◆ Required work
Nothing but a number is expected: the count of lines in the data below that include "white".

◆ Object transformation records
——

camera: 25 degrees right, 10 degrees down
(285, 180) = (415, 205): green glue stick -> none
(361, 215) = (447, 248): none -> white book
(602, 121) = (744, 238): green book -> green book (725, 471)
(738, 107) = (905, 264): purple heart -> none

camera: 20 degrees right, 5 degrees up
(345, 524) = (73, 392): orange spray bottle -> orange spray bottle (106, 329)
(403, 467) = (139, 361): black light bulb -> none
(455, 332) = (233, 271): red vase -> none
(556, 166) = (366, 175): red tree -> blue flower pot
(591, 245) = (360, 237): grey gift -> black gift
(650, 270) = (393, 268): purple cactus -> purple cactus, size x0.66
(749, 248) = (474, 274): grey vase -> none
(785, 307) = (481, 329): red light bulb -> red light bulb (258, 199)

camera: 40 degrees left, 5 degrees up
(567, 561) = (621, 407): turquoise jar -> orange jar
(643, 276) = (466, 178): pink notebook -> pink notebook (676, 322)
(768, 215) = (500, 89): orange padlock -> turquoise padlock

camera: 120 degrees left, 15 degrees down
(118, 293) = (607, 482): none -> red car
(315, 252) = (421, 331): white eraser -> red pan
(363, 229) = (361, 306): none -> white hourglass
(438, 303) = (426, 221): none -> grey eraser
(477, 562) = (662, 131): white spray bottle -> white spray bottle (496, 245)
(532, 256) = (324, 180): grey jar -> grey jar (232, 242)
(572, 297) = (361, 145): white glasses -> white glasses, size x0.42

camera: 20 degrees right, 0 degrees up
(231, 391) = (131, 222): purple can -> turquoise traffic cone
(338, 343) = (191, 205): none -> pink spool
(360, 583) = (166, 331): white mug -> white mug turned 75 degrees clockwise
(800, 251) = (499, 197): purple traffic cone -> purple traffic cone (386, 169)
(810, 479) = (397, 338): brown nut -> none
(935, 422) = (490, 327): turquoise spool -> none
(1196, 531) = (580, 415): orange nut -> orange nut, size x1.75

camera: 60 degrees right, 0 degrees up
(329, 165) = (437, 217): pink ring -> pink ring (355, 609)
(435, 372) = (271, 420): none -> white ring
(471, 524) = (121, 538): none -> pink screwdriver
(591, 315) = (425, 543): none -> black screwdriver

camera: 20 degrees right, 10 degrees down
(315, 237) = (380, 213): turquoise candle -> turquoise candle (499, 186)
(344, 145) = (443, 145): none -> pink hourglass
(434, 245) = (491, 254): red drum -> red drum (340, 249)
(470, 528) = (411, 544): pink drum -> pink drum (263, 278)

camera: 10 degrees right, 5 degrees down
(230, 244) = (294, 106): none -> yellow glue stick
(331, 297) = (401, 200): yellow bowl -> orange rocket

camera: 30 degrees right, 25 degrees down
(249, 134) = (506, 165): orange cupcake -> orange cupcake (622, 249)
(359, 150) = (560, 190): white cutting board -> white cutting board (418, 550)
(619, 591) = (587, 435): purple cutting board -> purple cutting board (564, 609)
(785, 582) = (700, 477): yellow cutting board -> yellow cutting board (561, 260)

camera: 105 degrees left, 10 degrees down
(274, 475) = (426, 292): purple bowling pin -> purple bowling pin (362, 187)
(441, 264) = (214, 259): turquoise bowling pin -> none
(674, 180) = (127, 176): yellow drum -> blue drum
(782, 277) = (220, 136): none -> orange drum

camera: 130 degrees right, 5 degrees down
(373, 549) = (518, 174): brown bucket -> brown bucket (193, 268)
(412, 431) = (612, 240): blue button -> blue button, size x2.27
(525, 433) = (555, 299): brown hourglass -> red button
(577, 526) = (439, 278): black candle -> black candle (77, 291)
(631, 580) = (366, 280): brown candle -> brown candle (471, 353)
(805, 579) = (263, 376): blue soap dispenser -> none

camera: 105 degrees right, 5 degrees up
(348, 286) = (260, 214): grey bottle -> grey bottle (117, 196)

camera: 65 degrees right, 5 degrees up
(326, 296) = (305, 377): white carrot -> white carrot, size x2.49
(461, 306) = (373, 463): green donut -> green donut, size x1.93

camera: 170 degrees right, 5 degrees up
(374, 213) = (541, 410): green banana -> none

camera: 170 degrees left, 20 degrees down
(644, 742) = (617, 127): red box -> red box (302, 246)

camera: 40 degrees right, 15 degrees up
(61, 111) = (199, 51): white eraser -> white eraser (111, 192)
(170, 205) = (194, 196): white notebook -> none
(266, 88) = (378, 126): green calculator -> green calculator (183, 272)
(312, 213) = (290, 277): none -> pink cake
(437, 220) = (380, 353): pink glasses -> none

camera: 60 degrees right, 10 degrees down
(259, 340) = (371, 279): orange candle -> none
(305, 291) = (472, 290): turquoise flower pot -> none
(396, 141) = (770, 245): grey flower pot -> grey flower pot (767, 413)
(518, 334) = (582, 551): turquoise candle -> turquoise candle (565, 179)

——

◆ Problem solution
11